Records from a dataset
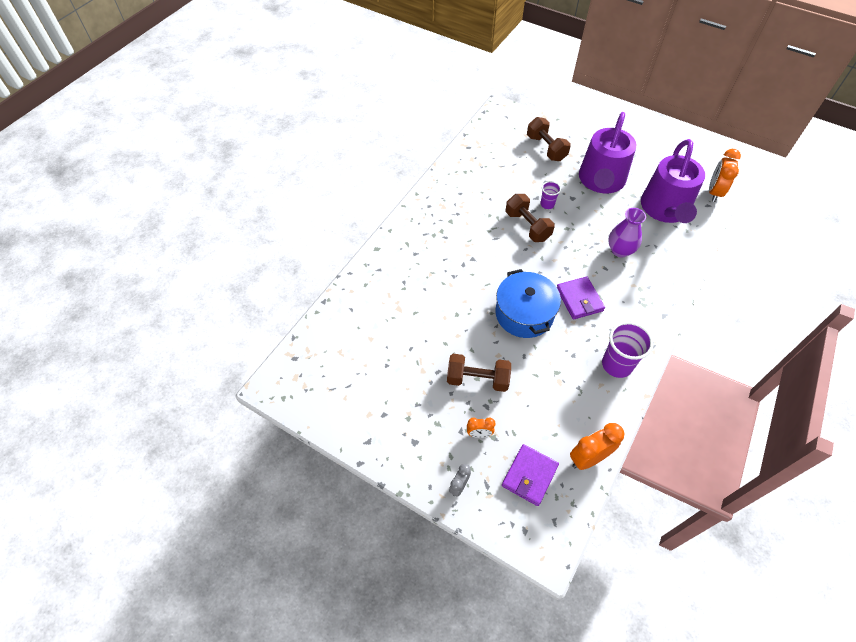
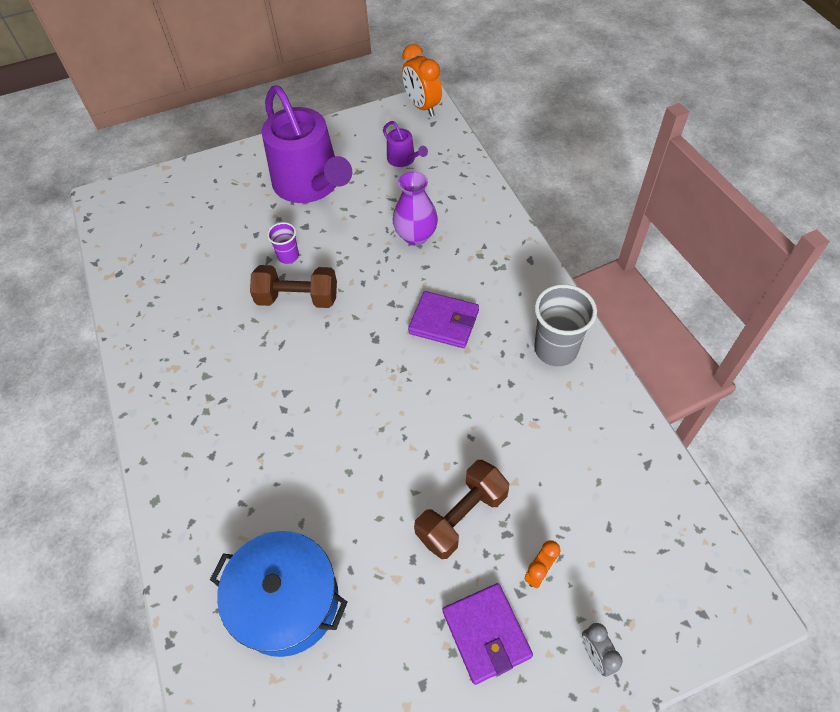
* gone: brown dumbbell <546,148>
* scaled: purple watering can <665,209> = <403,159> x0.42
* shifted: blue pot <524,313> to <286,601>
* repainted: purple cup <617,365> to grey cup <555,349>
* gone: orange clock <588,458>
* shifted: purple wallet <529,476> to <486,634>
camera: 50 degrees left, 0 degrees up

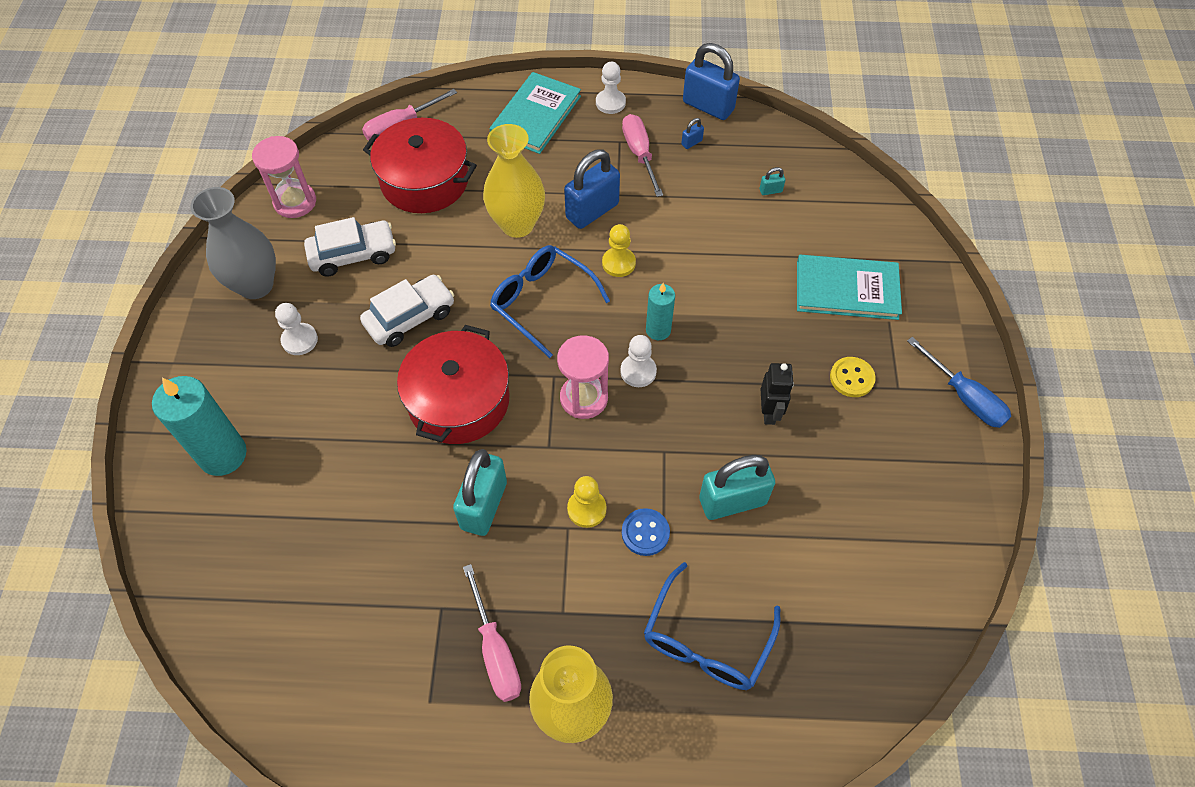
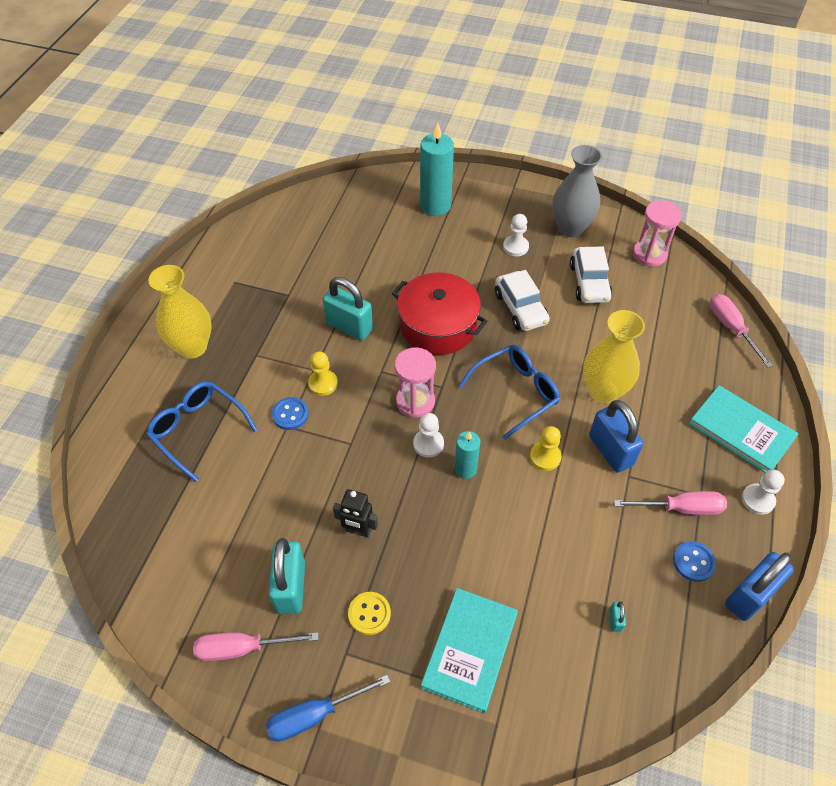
* gone: red pot <424,181>
* swapped: blue padlock <691,142> to blue button <693,562>
* shifted: turquoise padlock <732,501> to <291,587>
* shifted: pink screwdriver <495,651> to <242,648>
camera: 105 degrees right, 5 degrees down

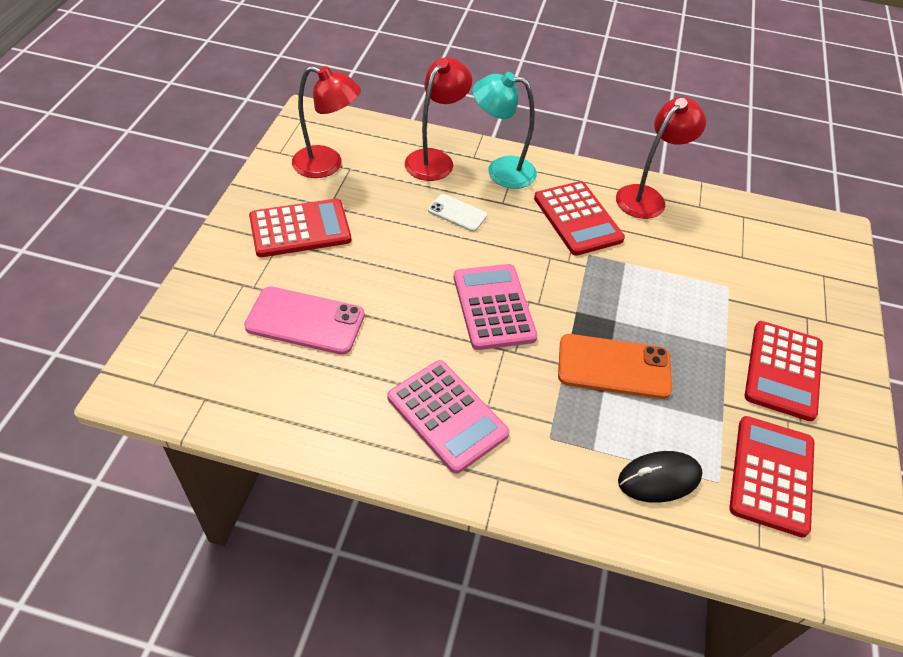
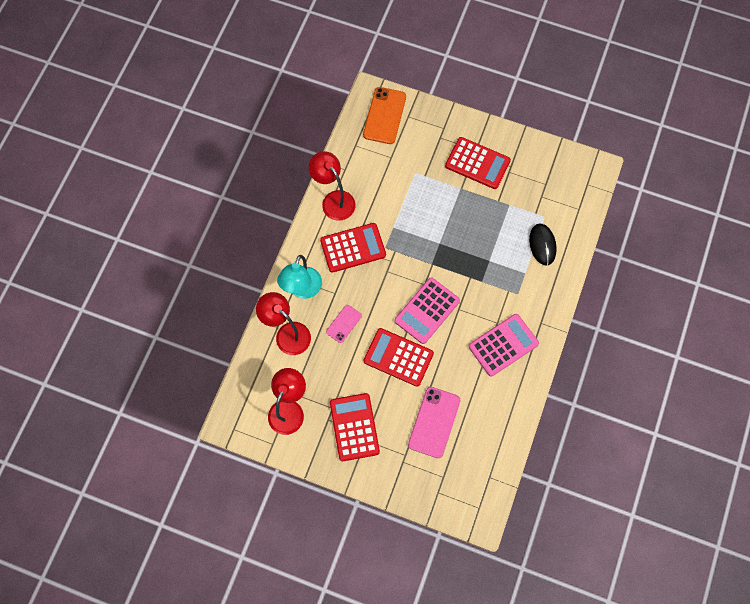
* repainted: white phone <457,213> to pink phone <344,323>
* rotated: pink calculator <493,307> = <427,311> 45 degrees counterclockwise
* shifted: orange phone <614,367> to <384,116>
* shifted: red calculator <771,475> to <398,357>
camera: 80 degrees left, 20 degrees up

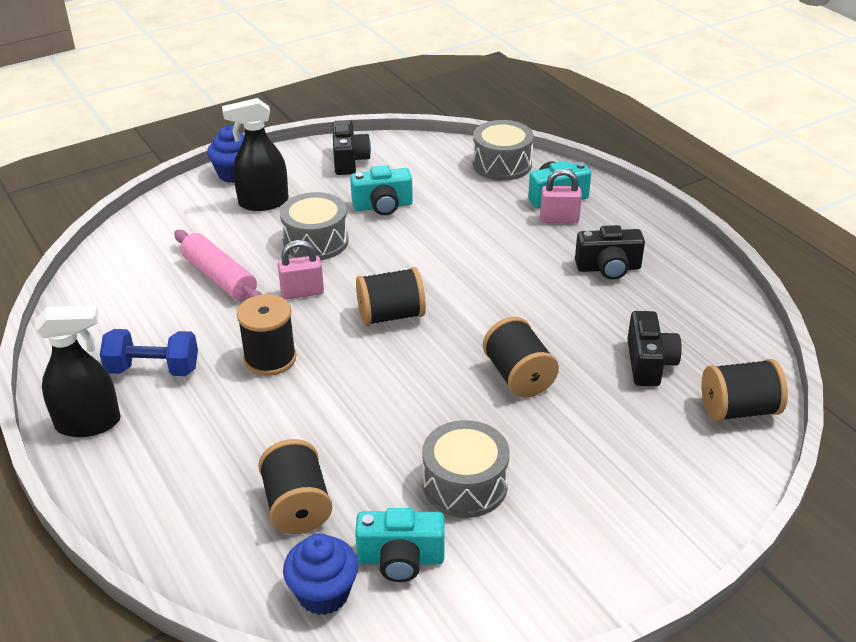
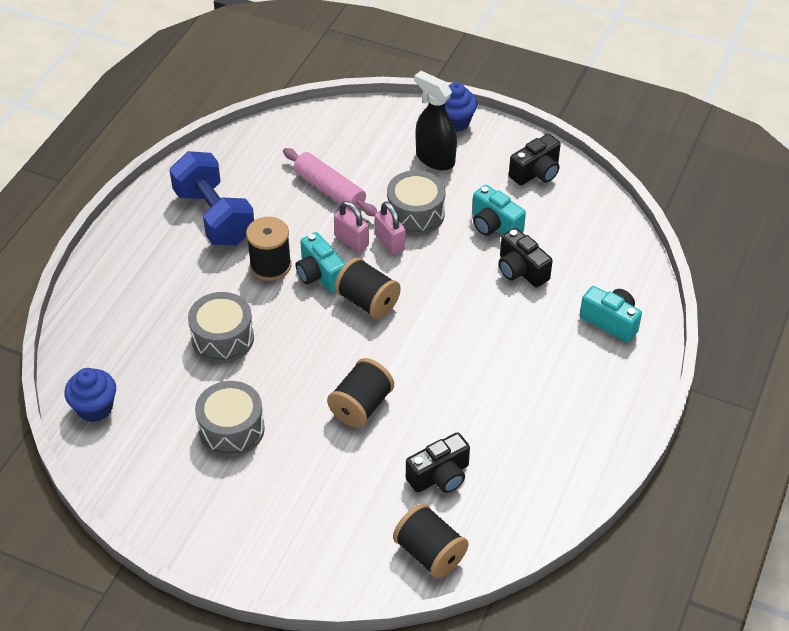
* shifted: grey drum <502,164> to <223,338>
* shifted: pink padlock <559,219> to <390,243>
* shifted: black camera <608,268> to <521,270>
* rotated: pink rolling pin <219,277> = <330,190> 60 degrees counterclockwise
* gone: black spray bottle <89,423>
* scaled: blue dumbbell <153,369> = <214,217> x1.50
* gone: black spool <297,506>
* shifted: turquoise camera <401,559> to <320,275>
camera: 55 degrees right, 10 degrees up

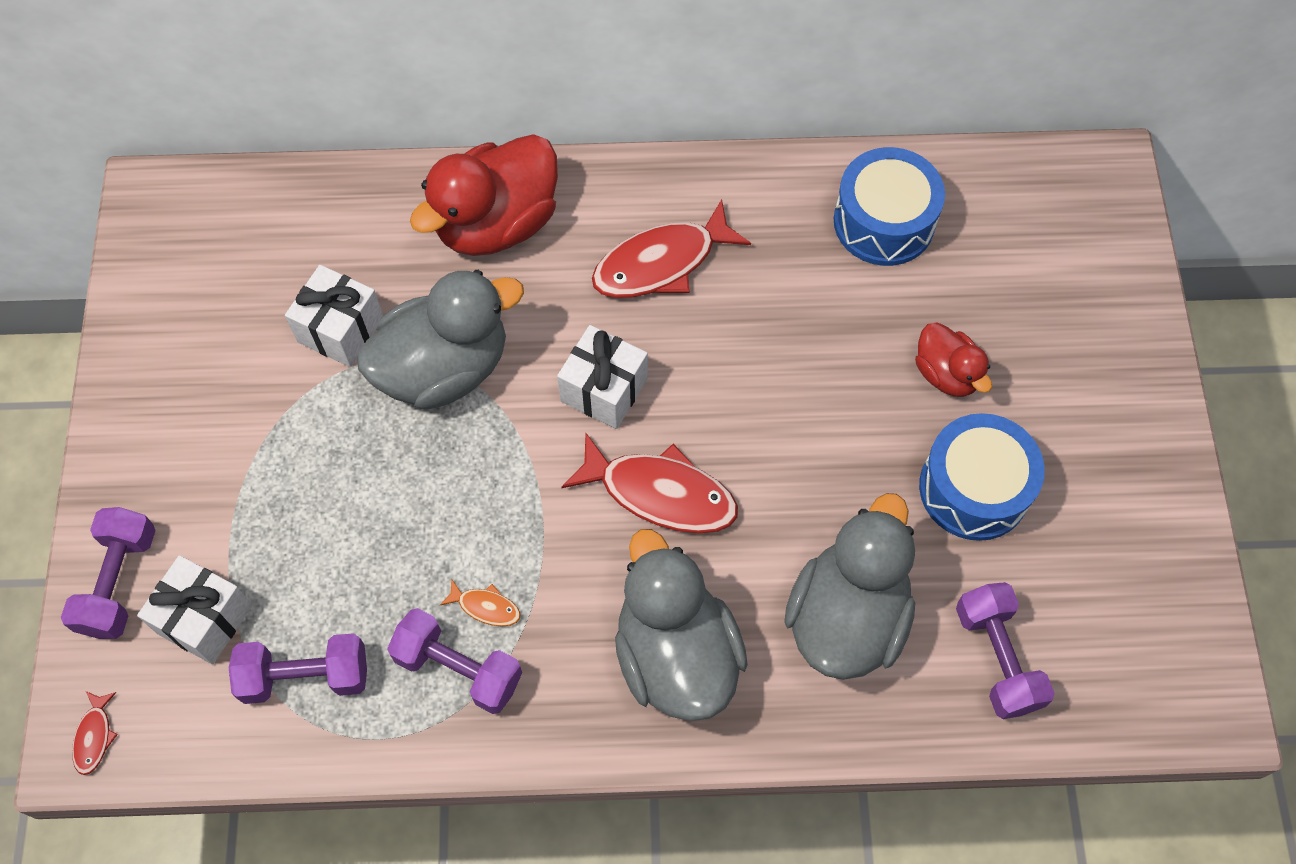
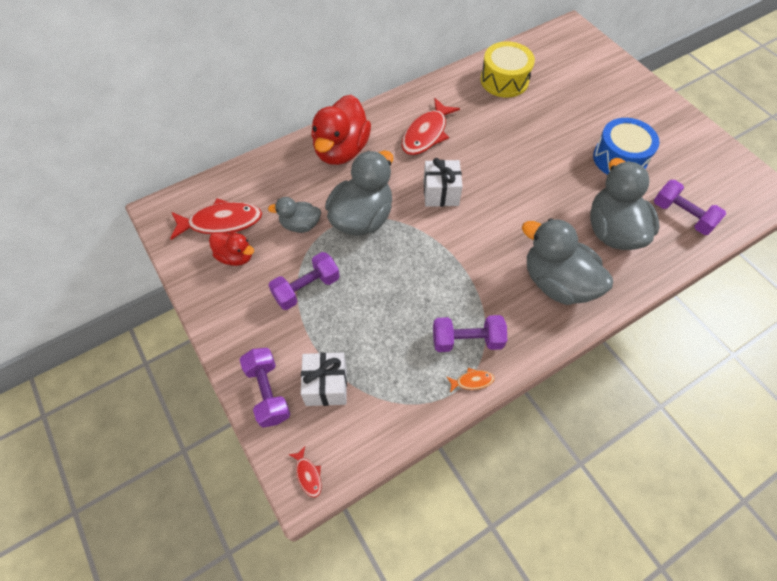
* repainted: blue drum <884,222> to yellow drum <504,80>
* swapped: white gift <340,329> to grey duck <300,225>
* shifted: red duck <946,374> to <235,256>
* shifted: red fish <660,493> to <221,222>
* shifted: orange fish <485,607> to <472,381>
* shifted: purple dumbbell <305,676> to <306,288>
camera: 30 degrees left, 5 degrees down

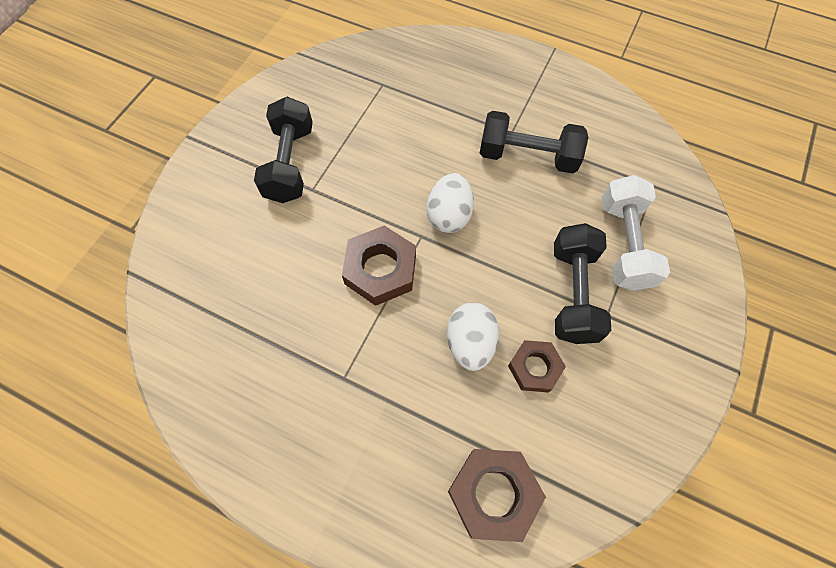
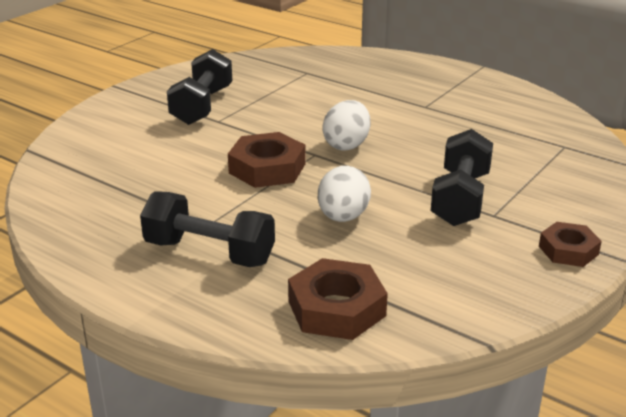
* shifted: black dumbbell <527,156> to <209,252>
* gone: white dumbbell <624,244>
* shifted: brown nut <534,368> to <568,250>
camera: 10 degrees right, 35 degrees down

> ASSIGNMENT
Print out the records in full and exactly, dropping every picture.

> FINISHED TASK
* gone: brown dumbbell <546,148>
* scaled: purple watering can <665,209> = <403,159> x0.42
* shifted: blue pot <524,313> to <286,601>
* repainted: purple cup <617,365> to grey cup <555,349>
* gone: orange clock <588,458>
* shifted: purple wallet <529,476> to <486,634>
camera: 50 degrees left, 0 degrees up

* gone: red pot <424,181>
* swapped: blue padlock <691,142> to blue button <693,562>
* shifted: turquoise padlock <732,501> to <291,587>
* shifted: pink screwdriver <495,651> to <242,648>
camera: 105 degrees right, 5 degrees down

* repainted: white phone <457,213> to pink phone <344,323>
* rotated: pink calculator <493,307> = <427,311> 45 degrees counterclockwise
* shifted: orange phone <614,367> to <384,116>
* shifted: red calculator <771,475> to <398,357>
camera: 80 degrees left, 20 degrees up

* shifted: grey drum <502,164> to <223,338>
* shifted: pink padlock <559,219> to <390,243>
* shifted: black camera <608,268> to <521,270>
* rotated: pink rolling pin <219,277> = <330,190> 60 degrees counterclockwise
* gone: black spray bottle <89,423>
* scaled: blue dumbbell <153,369> = <214,217> x1.50
* gone: black spool <297,506>
* shifted: turquoise camera <401,559> to <320,275>
camera: 55 degrees right, 10 degrees up

* repainted: blue drum <884,222> to yellow drum <504,80>
* swapped: white gift <340,329> to grey duck <300,225>
* shifted: red duck <946,374> to <235,256>
* shifted: red fish <660,493> to <221,222>
* shifted: orange fish <485,607> to <472,381>
* shifted: purple dumbbell <305,676> to <306,288>
camera: 30 degrees left, 5 degrees down

* shifted: black dumbbell <527,156> to <209,252>
* gone: white dumbbell <624,244>
* shifted: brown nut <534,368> to <568,250>
camera: 10 degrees right, 35 degrees down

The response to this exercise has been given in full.